WORK INSTRUCTION: Nothing but the lines from the one including "Someone put down" through the last line of the entries, restated exactly, should appear in the answer; omit the pictures.

- - -

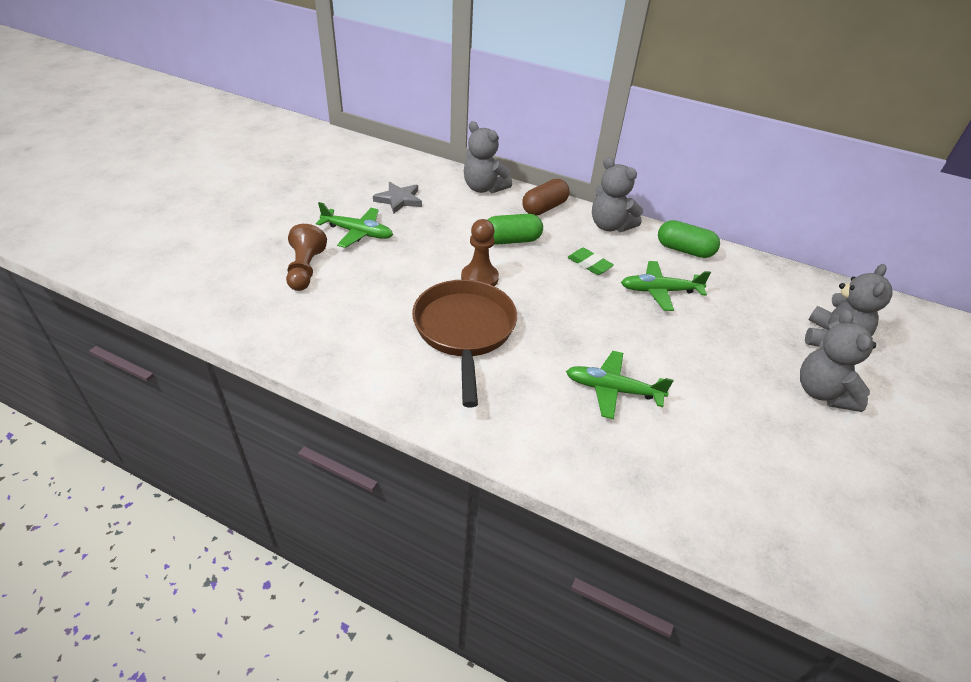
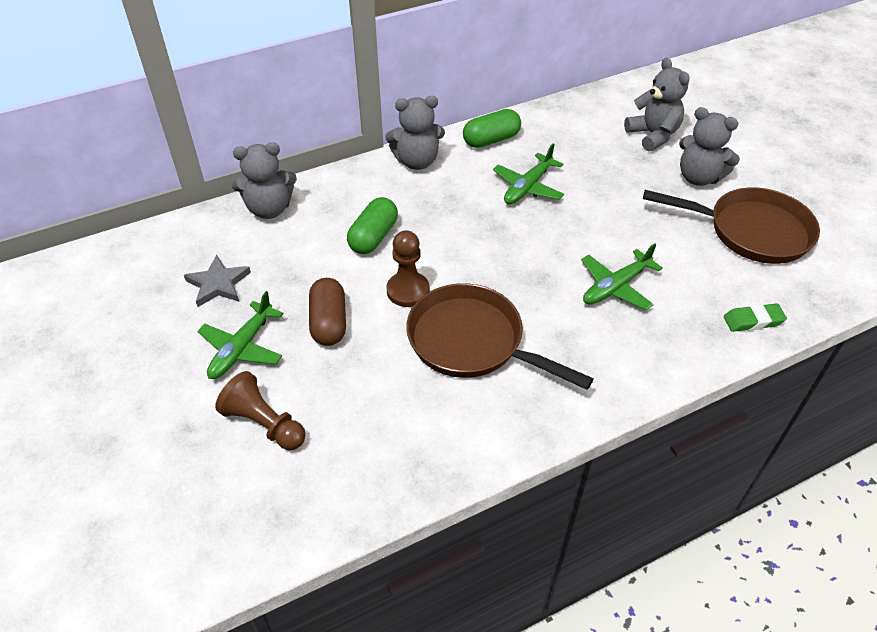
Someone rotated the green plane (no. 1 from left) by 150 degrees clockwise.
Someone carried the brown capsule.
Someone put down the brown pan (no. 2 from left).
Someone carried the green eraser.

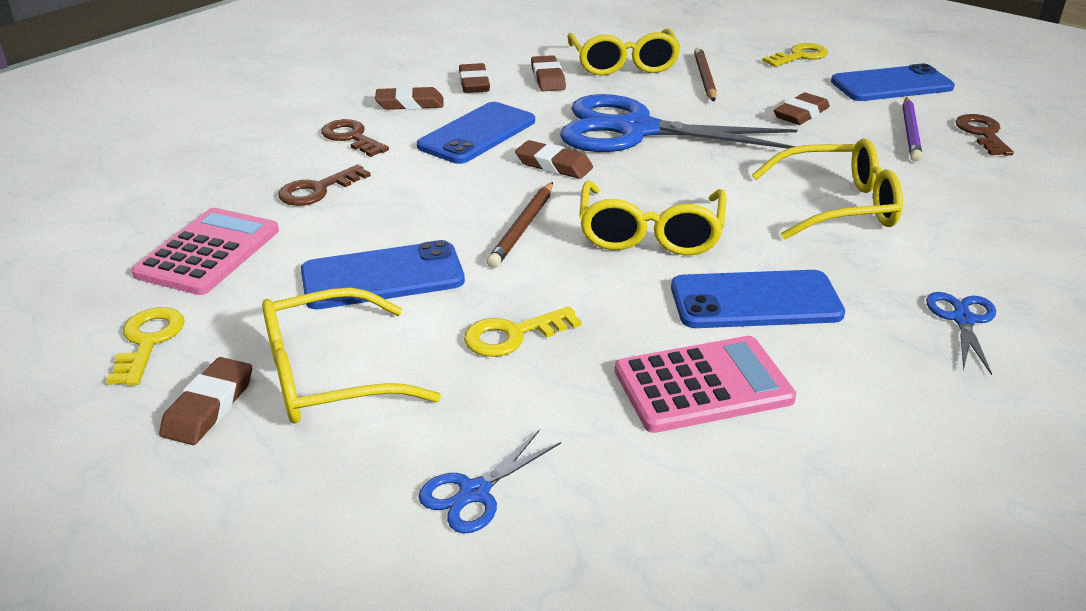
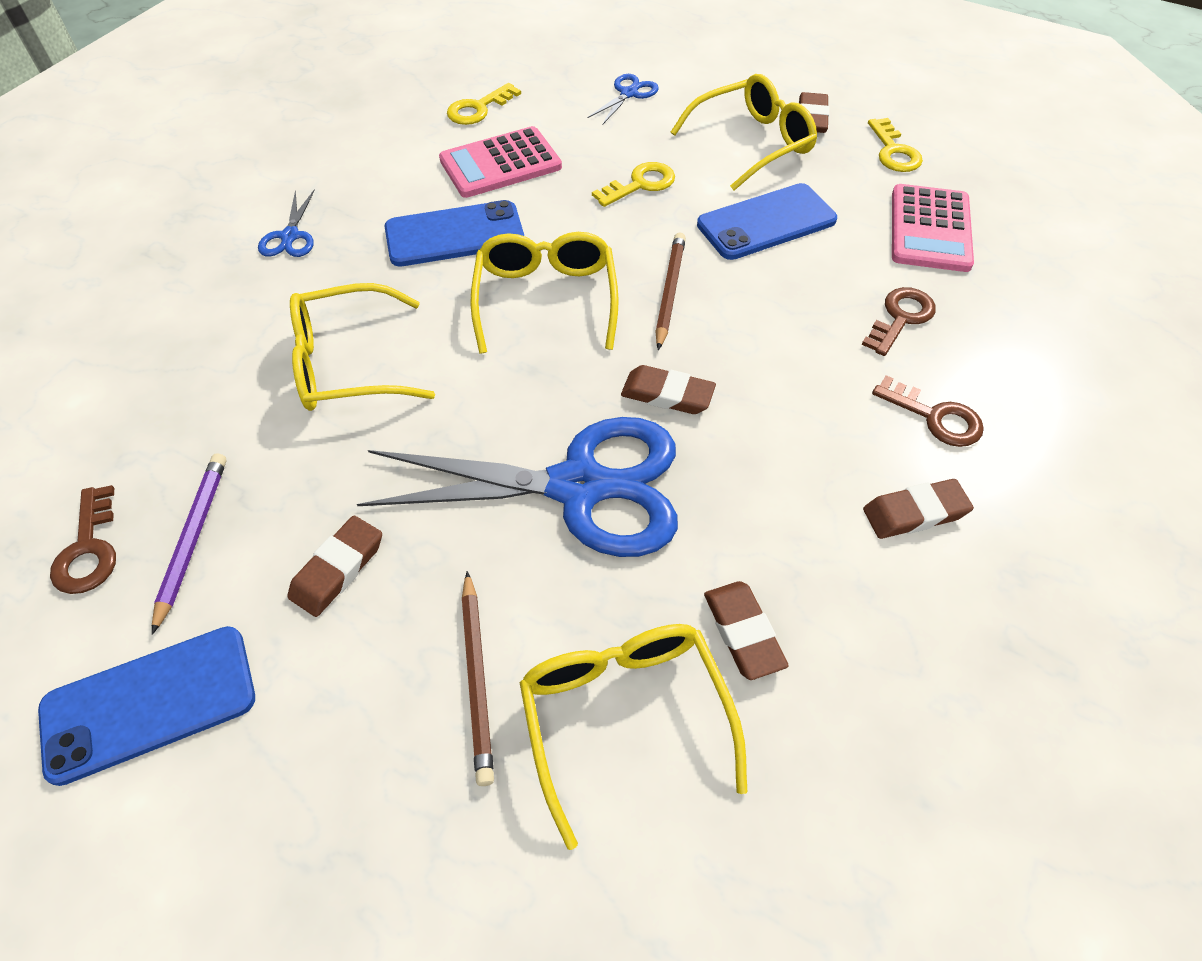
Someone carried the yellow key (no. 3 from left in the first image).
Someone took away the blue phone (no. 2 from left).
Someone took away the brown eraser (no. 3 from left).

- - -

WRITTEN RESPONSE:
Someone put down the brown pan (no. 2 from left).
Someone carried the green eraser.

Someone carried the yellow key (no. 3 from left in the first image).
Someone took away the blue phone (no. 2 from left).
Someone took away the brown eraser (no. 3 from left).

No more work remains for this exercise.